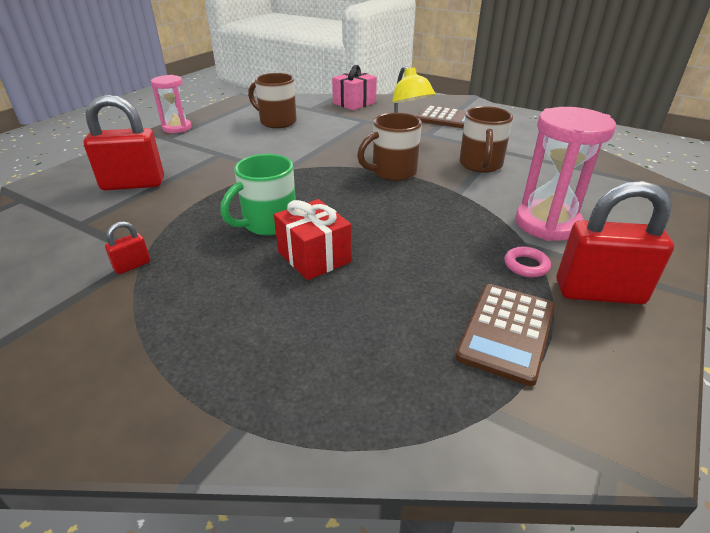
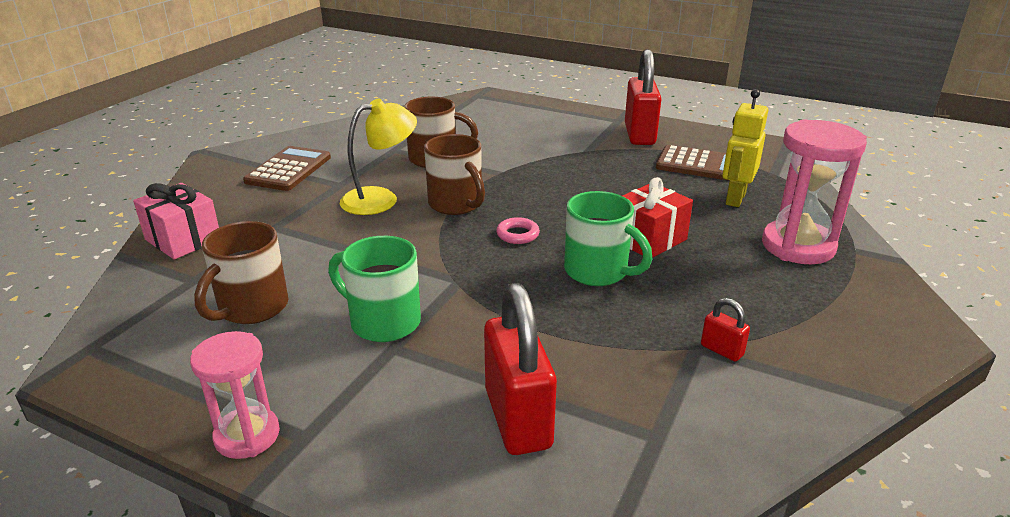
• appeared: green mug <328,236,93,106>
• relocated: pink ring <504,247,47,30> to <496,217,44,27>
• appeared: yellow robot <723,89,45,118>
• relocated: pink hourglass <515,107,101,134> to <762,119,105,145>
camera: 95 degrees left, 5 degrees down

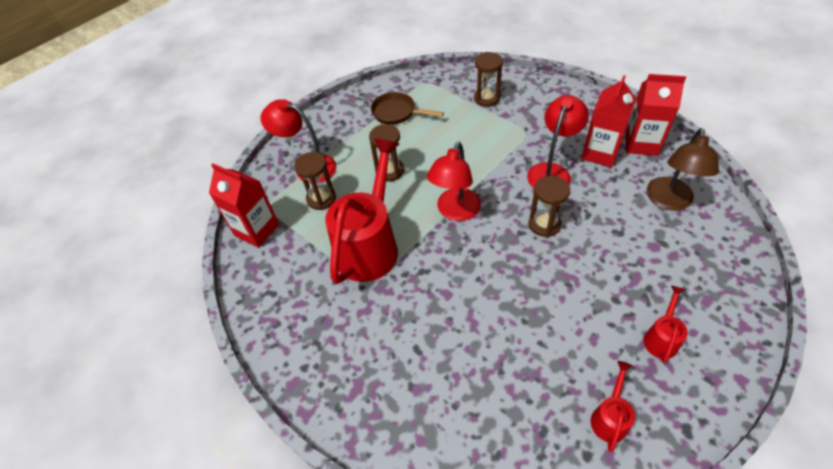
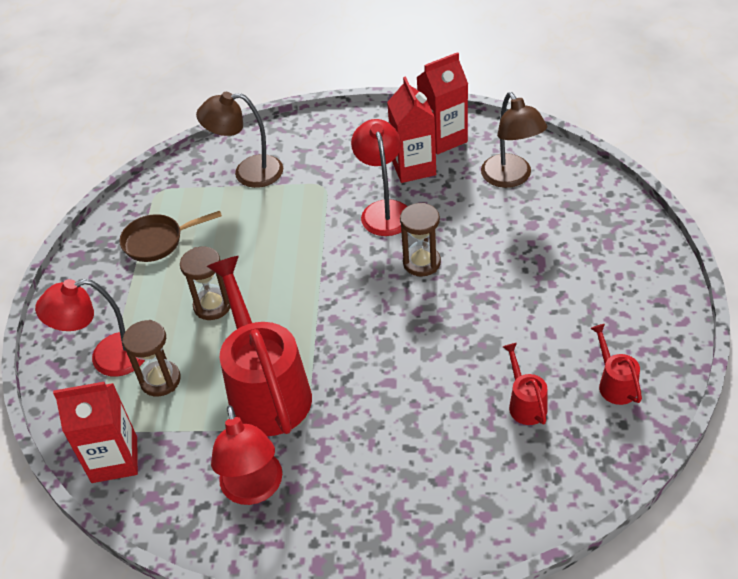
• exchanged: brown hourglass <474,52,29,55> to brown lamp <196,92,87,96>
• relocated: red lamp <427,142,54,79> to <211,405,71,100>
• relocated: red watering can <643,286,45,77> to <503,343,44,82>
camera: 40 degrees left, 5 degrees down

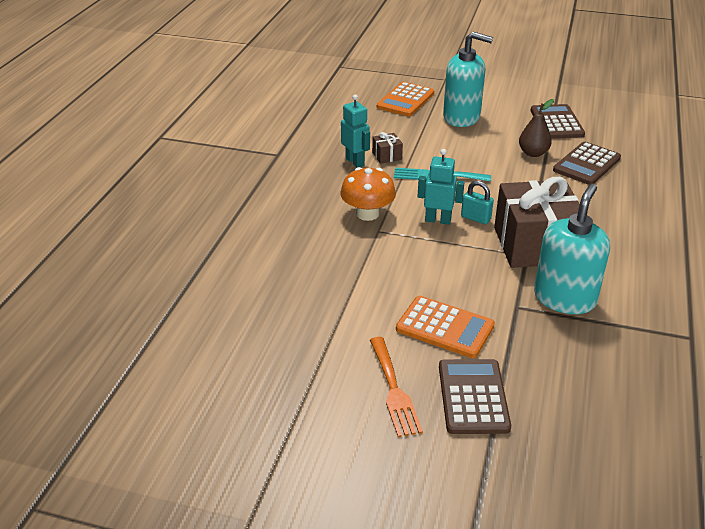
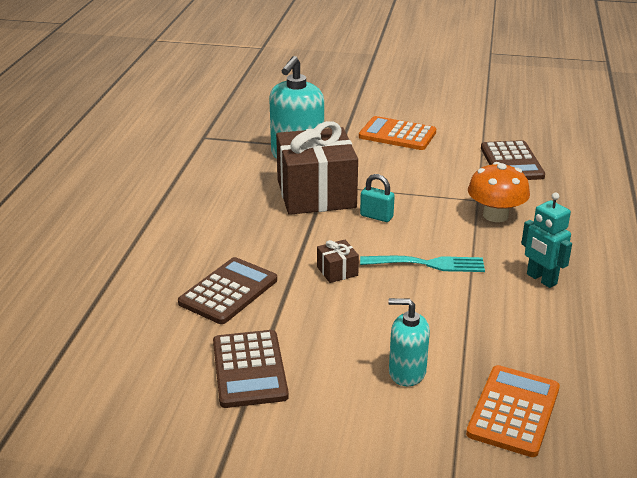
• relocated: brown gift <372,132,31,32> to <317,240,42,43>
• size: turquoise soap dispenser <443,32,50,95> = <388,298,42,88> x0.60
• relocated: brown calculator <439,359,72,75> to <481,140,64,40>
• missing: orange fork <370,337,53,100>
• missing: turquoise robot <417,149,48,76>
• missing: brown pear <519,99,35,58>
camera: 175 degrees right, 5 degrees down

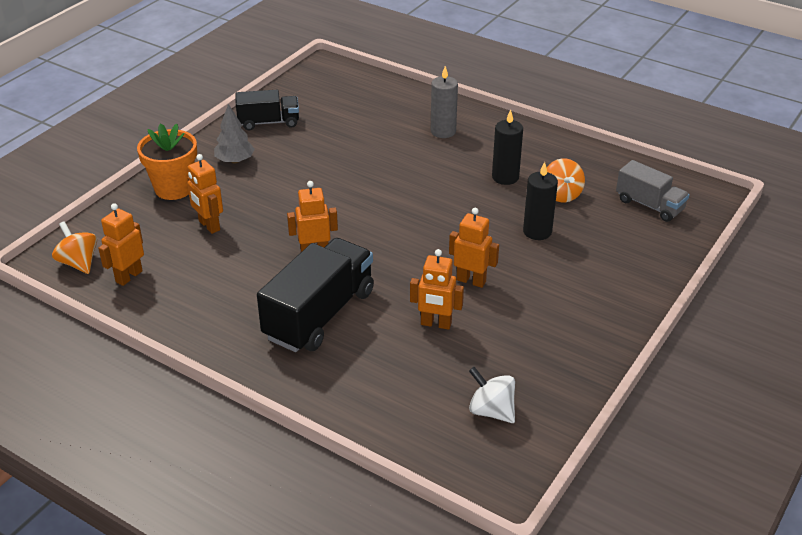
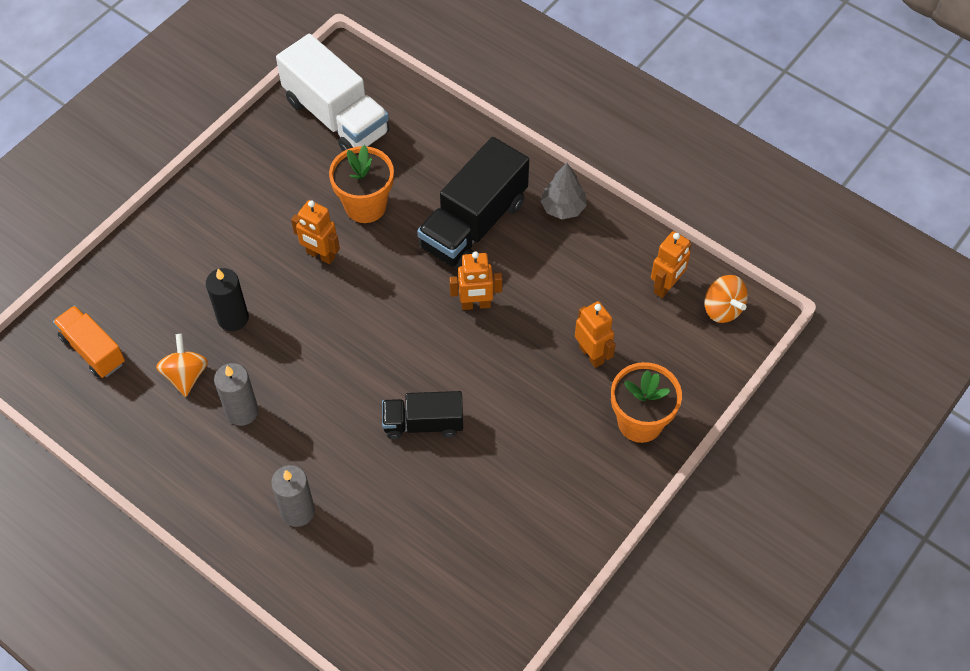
• colour: grey truck <616,160,73,62> to orange truck <53,305,72,73>
• colour: black candle <492,110,31,75> to grey candle <214,363,44,63>
• exchanged: white spinning top <469,367,46,56> to white truck <276,34,113,117>
• exchanged: orange robot <410,249,54,81> to orange flower pot <329,145,65,78>
• relocated: black truck <235,90,64,40> to <382,391,81,48>
• relocated: grey tree <214,104,41,60> to <540,163,47,56>
camera: 175 degrees left, 20 degrees up

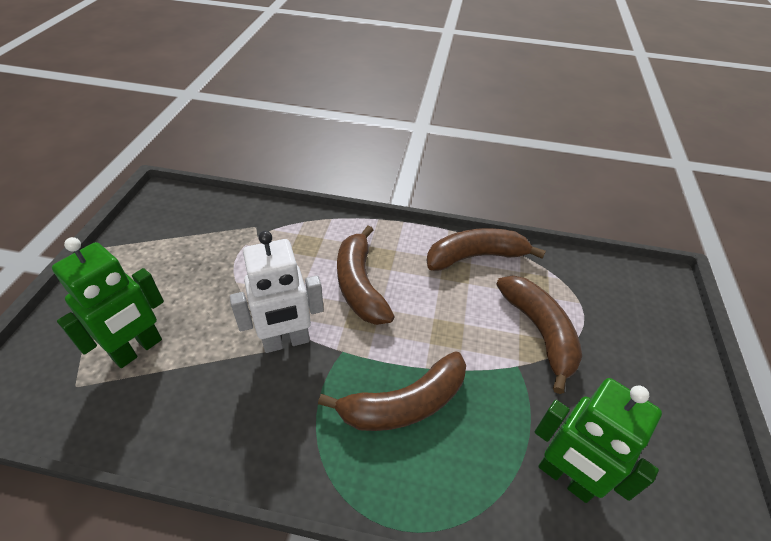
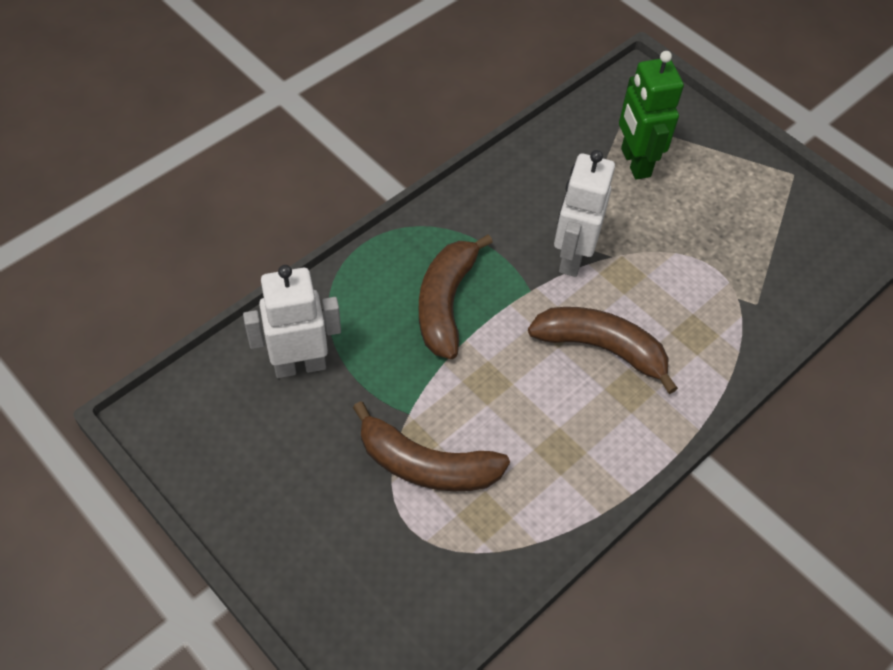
• colour: green robot <535,378,127,125> to white robot <243,265,98,113>
• missing: brown banana <427,228,119,43>
camera: 125 degrees right, 10 degrees up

> **Task item**
Would you please repeat the entries above verbatim, excluding each picture?

> **Problem solution**
• appeared: green mug <328,236,93,106>
• relocated: pink ring <504,247,47,30> to <496,217,44,27>
• appeared: yellow robot <723,89,45,118>
• relocated: pink hourglass <515,107,101,134> to <762,119,105,145>
camera: 95 degrees left, 5 degrees down

• exchanged: brown hourglass <474,52,29,55> to brown lamp <196,92,87,96>
• relocated: red lamp <427,142,54,79> to <211,405,71,100>
• relocated: red watering can <643,286,45,77> to <503,343,44,82>
camera: 40 degrees left, 5 degrees down

• relocated: brown gift <372,132,31,32> to <317,240,42,43>
• size: turquoise soap dispenser <443,32,50,95> = <388,298,42,88> x0.60
• relocated: brown calculator <439,359,72,75> to <481,140,64,40>
• missing: orange fork <370,337,53,100>
• missing: turquoise robot <417,149,48,76>
• missing: brown pear <519,99,35,58>
camera: 175 degrees right, 5 degrees down

• colour: grey truck <616,160,73,62> to orange truck <53,305,72,73>
• colour: black candle <492,110,31,75> to grey candle <214,363,44,63>
• exchanged: white spinning top <469,367,46,56> to white truck <276,34,113,117>
• exchanged: orange robot <410,249,54,81> to orange flower pot <329,145,65,78>
• relocated: black truck <235,90,64,40> to <382,391,81,48>
• relocated: grey tree <214,104,41,60> to <540,163,47,56>
camera: 175 degrees left, 20 degrees up

• colour: green robot <535,378,127,125> to white robot <243,265,98,113>
• missing: brown banana <427,228,119,43>
camera: 125 degrees right, 10 degrees up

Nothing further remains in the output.